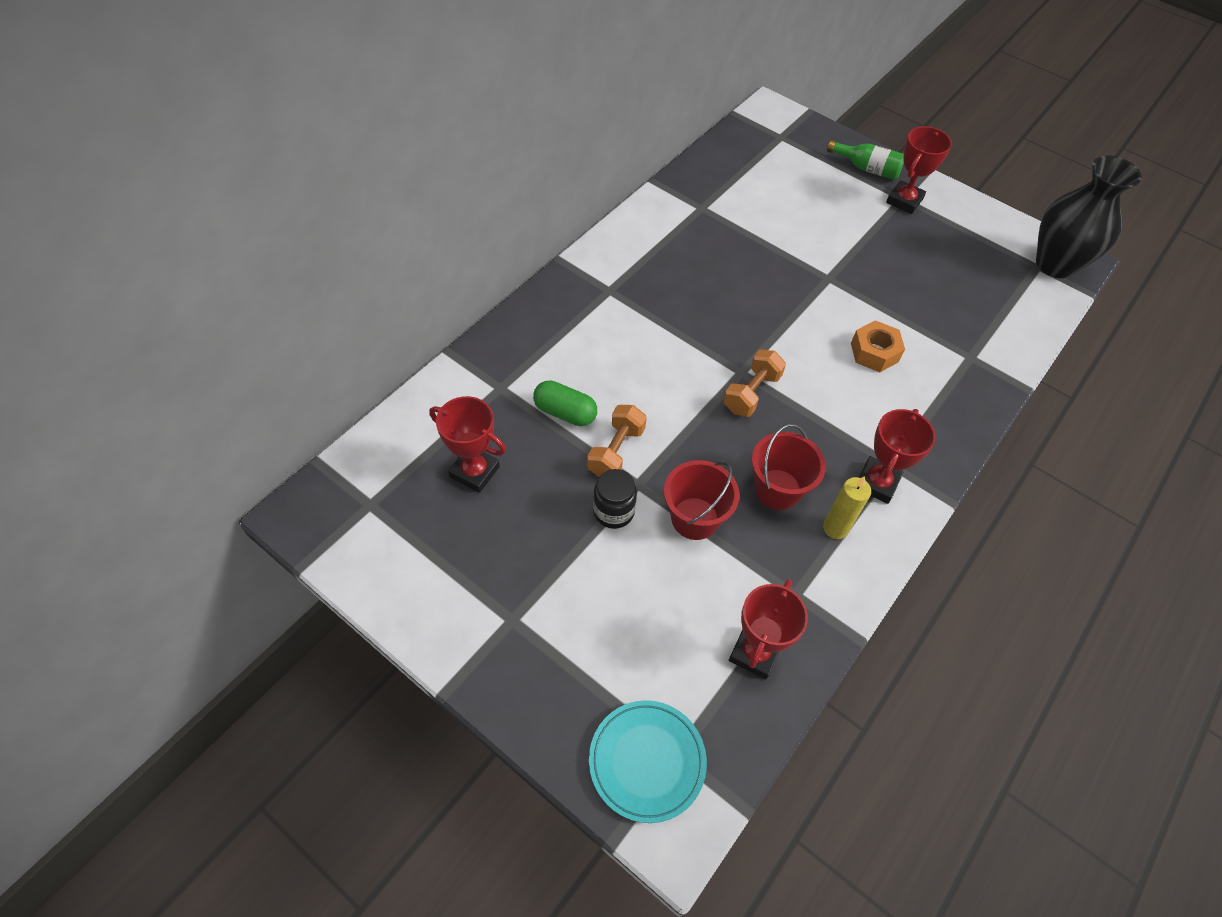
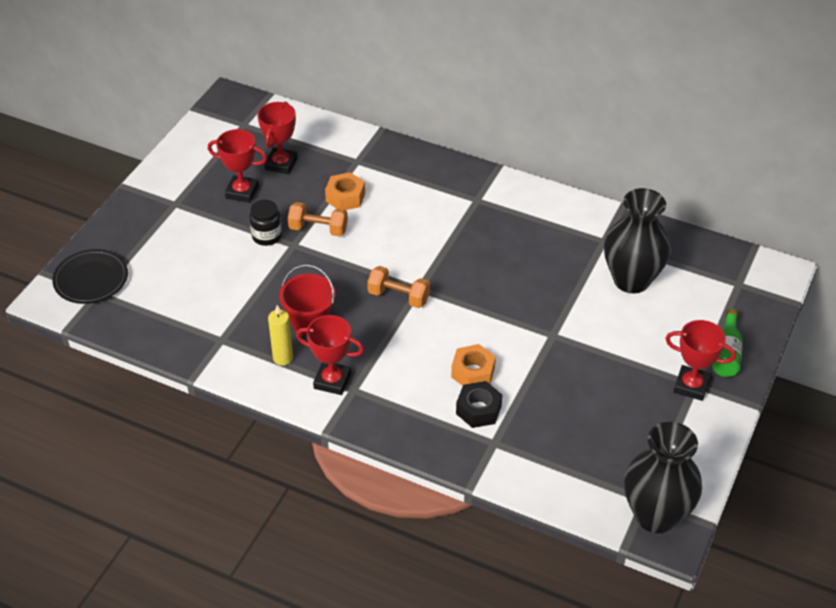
camera: 80 degrees right, 10 degrees down
(565, 412) = (345, 197): green capsule -> orange nut
(647, 761) = (91, 279): turquoise plate -> black plate
(695, 518) = (271, 278): red bucket -> none
(754, 653) = (172, 322): red trophy -> red trophy (242, 192)
(762, 203) = (631, 280): none -> black vase
(926, 359) = (478, 410): none -> black nut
===============
EXERCISE:
For the listing above, identify each line bearing "none".

YOUR RESPONSE:
(695, 518) = (271, 278): red bucket -> none
(762, 203) = (631, 280): none -> black vase
(926, 359) = (478, 410): none -> black nut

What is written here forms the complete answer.